-- TRY IT --
Only the lines from the one with "(322, 491) = (216, 384): white" to the end of the records are wanted, each repeated exactly, both ends included.

*** GIVEN DATA ***

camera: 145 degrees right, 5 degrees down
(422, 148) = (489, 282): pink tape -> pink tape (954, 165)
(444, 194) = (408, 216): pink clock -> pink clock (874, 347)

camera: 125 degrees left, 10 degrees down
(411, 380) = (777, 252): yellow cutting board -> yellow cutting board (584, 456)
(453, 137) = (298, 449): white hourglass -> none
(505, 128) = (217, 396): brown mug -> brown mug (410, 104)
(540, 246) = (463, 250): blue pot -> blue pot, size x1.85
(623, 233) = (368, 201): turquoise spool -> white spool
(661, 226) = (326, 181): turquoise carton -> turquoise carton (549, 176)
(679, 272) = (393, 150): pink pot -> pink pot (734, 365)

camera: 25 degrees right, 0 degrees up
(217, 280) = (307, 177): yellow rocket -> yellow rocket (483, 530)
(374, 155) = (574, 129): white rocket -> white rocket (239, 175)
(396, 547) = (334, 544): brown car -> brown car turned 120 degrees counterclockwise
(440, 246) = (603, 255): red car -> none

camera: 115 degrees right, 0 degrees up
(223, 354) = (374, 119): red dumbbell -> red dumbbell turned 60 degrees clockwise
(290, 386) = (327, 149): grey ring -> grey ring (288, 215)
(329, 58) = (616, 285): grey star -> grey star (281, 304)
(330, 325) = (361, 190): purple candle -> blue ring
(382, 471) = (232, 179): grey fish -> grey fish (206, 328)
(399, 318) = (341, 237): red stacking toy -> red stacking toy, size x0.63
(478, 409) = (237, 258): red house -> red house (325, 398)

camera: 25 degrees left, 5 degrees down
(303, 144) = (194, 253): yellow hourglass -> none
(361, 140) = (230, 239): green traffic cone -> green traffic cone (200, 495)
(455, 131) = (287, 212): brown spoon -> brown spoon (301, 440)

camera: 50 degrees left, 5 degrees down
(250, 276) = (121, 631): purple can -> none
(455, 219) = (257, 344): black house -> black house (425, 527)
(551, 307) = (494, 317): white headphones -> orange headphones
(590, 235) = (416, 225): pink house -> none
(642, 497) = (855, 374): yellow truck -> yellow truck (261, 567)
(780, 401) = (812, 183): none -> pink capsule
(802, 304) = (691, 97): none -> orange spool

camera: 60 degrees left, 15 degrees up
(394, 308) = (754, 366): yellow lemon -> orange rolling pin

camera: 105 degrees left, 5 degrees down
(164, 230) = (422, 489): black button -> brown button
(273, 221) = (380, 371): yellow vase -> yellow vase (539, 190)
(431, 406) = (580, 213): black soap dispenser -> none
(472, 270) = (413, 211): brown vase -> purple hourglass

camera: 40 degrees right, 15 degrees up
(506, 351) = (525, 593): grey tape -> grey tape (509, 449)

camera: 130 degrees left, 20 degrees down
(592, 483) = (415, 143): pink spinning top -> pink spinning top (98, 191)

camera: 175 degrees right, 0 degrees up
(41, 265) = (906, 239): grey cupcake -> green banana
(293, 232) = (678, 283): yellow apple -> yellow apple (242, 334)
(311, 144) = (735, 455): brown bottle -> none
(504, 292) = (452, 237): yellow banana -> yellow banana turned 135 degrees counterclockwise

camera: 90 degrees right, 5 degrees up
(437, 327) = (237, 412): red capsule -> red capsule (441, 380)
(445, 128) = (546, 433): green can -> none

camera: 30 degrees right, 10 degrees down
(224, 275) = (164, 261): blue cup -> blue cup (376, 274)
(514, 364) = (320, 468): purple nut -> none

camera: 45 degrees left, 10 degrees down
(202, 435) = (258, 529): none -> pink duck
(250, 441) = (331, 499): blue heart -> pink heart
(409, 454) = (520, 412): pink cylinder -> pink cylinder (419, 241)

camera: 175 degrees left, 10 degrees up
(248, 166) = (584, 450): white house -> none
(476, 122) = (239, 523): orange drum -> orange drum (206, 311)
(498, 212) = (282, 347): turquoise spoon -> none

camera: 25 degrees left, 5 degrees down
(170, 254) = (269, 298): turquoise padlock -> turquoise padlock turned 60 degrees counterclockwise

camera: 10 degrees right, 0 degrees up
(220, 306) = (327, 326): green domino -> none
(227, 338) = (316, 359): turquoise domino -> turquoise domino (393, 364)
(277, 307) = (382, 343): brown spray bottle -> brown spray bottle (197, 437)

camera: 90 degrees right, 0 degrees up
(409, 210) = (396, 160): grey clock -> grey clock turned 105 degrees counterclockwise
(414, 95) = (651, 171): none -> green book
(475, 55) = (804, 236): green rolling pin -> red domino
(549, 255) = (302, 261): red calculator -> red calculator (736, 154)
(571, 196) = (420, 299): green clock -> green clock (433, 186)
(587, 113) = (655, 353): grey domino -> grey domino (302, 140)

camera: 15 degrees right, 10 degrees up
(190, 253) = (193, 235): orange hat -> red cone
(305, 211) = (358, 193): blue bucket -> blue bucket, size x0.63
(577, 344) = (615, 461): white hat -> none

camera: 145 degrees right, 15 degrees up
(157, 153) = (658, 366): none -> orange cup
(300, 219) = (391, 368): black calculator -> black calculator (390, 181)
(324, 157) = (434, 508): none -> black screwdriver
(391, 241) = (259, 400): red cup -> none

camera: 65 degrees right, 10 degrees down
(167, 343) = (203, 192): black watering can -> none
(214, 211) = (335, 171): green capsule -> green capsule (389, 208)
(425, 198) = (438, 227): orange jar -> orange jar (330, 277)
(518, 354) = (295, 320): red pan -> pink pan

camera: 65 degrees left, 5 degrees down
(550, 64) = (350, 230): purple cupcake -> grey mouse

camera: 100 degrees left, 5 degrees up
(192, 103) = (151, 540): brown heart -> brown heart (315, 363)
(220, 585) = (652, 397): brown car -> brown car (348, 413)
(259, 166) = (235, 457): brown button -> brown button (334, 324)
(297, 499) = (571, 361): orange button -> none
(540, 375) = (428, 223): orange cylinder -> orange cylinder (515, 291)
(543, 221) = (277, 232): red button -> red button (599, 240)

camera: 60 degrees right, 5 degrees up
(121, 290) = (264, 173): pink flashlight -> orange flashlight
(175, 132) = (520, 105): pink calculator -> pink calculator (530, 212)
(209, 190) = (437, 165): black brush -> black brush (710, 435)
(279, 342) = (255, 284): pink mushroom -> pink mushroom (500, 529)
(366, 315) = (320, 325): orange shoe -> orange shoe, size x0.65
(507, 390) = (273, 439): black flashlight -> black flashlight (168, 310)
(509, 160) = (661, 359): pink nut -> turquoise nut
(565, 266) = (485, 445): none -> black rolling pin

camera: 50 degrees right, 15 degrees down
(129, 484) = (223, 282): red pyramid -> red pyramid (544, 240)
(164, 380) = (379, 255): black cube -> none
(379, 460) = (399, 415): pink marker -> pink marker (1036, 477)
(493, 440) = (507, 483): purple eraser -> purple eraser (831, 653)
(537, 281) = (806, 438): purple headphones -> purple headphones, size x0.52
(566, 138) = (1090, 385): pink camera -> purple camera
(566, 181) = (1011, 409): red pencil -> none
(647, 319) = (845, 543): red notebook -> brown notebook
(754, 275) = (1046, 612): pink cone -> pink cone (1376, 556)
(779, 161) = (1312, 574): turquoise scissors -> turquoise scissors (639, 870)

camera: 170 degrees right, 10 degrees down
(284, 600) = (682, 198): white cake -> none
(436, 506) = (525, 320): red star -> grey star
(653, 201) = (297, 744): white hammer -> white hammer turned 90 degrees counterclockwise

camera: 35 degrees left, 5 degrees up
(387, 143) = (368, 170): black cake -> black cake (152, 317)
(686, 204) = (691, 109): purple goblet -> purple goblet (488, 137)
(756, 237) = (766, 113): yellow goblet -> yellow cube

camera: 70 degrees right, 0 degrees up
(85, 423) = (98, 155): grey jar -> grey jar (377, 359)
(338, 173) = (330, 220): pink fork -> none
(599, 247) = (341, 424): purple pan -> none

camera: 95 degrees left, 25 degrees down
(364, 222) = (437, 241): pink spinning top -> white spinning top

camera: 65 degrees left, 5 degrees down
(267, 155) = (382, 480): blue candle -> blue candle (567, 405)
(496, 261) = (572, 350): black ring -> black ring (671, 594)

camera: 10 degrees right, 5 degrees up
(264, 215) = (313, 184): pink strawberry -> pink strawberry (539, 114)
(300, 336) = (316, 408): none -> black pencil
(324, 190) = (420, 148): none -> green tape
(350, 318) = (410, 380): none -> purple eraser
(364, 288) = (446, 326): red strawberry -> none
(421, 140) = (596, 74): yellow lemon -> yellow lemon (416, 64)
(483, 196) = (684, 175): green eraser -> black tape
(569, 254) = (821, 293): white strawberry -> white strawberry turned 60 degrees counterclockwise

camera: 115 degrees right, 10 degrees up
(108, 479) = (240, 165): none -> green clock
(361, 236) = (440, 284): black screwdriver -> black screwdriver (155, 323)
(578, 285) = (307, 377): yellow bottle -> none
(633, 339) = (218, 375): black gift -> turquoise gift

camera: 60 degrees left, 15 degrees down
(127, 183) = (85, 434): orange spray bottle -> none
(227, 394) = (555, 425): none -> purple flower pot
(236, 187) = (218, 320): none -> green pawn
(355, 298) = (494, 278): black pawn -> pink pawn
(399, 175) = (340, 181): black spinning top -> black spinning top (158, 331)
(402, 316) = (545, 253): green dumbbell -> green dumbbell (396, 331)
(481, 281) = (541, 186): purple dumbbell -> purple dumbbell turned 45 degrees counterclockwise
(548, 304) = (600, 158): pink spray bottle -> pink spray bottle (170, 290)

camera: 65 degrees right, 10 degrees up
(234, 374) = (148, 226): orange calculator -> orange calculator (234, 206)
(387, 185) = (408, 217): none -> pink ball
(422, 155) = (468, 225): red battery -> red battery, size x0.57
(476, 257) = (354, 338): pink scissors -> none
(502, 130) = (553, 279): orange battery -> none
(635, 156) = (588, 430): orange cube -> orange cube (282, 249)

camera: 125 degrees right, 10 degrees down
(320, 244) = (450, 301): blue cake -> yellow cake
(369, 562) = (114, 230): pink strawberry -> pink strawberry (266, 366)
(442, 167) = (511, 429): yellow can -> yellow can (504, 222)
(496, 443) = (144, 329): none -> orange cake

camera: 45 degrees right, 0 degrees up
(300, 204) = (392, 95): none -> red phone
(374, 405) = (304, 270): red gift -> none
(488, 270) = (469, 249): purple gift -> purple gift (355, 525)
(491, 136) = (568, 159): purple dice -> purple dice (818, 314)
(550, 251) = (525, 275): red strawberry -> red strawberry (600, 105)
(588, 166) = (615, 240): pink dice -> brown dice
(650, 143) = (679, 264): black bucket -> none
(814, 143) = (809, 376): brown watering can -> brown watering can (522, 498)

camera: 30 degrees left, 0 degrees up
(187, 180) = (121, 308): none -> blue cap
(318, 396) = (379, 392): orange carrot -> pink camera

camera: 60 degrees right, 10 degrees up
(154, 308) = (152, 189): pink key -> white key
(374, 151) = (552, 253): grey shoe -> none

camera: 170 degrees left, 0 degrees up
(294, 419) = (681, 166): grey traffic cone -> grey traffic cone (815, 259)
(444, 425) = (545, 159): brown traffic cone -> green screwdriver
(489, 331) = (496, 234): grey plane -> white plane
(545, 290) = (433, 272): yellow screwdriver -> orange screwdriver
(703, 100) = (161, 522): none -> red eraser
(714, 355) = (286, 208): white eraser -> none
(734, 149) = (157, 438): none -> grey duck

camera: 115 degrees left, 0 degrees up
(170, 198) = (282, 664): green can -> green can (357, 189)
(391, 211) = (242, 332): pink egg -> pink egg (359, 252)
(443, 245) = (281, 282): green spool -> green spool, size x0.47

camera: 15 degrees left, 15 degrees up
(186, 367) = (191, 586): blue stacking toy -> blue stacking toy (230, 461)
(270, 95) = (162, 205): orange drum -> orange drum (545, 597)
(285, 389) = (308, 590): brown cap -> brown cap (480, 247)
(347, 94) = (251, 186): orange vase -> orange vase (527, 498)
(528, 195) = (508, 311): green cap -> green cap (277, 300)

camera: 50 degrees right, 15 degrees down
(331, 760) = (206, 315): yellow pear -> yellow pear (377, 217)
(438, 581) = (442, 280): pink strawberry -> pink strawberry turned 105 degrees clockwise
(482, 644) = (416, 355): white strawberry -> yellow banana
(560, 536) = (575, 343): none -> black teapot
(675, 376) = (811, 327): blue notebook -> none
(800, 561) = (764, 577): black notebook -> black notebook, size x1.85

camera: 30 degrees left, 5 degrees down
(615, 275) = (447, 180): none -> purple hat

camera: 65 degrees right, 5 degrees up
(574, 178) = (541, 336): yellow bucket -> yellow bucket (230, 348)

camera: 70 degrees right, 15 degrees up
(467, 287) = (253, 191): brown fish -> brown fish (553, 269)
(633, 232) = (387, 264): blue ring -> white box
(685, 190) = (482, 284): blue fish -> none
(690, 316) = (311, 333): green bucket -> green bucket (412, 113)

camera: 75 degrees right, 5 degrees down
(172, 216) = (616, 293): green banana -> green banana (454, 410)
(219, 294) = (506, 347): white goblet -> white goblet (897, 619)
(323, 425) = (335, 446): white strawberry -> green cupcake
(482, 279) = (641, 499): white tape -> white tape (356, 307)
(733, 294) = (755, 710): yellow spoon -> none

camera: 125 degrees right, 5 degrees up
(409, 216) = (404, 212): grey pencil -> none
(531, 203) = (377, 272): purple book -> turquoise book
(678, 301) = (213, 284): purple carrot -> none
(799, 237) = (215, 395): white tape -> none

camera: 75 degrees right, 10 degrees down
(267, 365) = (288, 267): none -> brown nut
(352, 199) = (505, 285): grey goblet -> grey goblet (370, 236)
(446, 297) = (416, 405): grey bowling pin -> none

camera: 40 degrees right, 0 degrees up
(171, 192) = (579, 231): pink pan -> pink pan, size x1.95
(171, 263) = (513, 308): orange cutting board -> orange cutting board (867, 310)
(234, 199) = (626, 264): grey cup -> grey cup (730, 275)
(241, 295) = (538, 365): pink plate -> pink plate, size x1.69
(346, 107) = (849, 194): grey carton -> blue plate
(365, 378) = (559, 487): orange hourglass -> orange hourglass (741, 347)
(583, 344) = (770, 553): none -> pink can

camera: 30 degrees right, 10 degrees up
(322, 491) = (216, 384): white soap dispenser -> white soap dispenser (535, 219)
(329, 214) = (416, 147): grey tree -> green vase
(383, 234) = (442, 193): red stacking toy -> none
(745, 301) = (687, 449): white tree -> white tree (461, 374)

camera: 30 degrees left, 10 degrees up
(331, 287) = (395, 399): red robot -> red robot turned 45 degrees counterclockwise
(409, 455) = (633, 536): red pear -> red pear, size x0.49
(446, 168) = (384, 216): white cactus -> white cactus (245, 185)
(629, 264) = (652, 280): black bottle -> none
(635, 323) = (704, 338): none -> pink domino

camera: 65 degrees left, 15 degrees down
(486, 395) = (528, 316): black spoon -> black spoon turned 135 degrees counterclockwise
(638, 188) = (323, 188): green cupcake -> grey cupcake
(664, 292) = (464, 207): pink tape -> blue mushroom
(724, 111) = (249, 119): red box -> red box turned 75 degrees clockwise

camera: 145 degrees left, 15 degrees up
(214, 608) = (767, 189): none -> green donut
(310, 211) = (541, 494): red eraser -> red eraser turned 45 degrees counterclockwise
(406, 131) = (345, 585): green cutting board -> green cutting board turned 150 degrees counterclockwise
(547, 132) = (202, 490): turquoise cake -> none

***

-- RESPONSE AREA --
(322, 491) = (216, 384): white soap dispenser -> white soap dispenser (535, 219)
(329, 214) = (416, 147): grey tree -> green vase
(383, 234) = (442, 193): red stacking toy -> none
(745, 301) = (687, 449): white tree -> white tree (461, 374)

camera: 30 degrees left, 10 degrees up
(331, 287) = (395, 399): red robot -> red robot turned 45 degrees counterclockwise
(409, 455) = (633, 536): red pear -> red pear, size x0.49
(446, 168) = (384, 216): white cactus -> white cactus (245, 185)
(629, 264) = (652, 280): black bottle -> none
(635, 323) = (704, 338): none -> pink domino

camera: 65 degrees left, 15 degrees down
(486, 395) = (528, 316): black spoon -> black spoon turned 135 degrees counterclockwise
(638, 188) = (323, 188): green cupcake -> grey cupcake
(664, 292) = (464, 207): pink tape -> blue mushroom
(724, 111) = (249, 119): red box -> red box turned 75 degrees clockwise

camera: 145 degrees left, 15 degrees up
(214, 608) = (767, 189): none -> green donut
(310, 211) = (541, 494): red eraser -> red eraser turned 45 degrees counterclockwise
(406, 131) = (345, 585): green cutting board -> green cutting board turned 150 degrees counterclockwise
(547, 132) = (202, 490): turquoise cake -> none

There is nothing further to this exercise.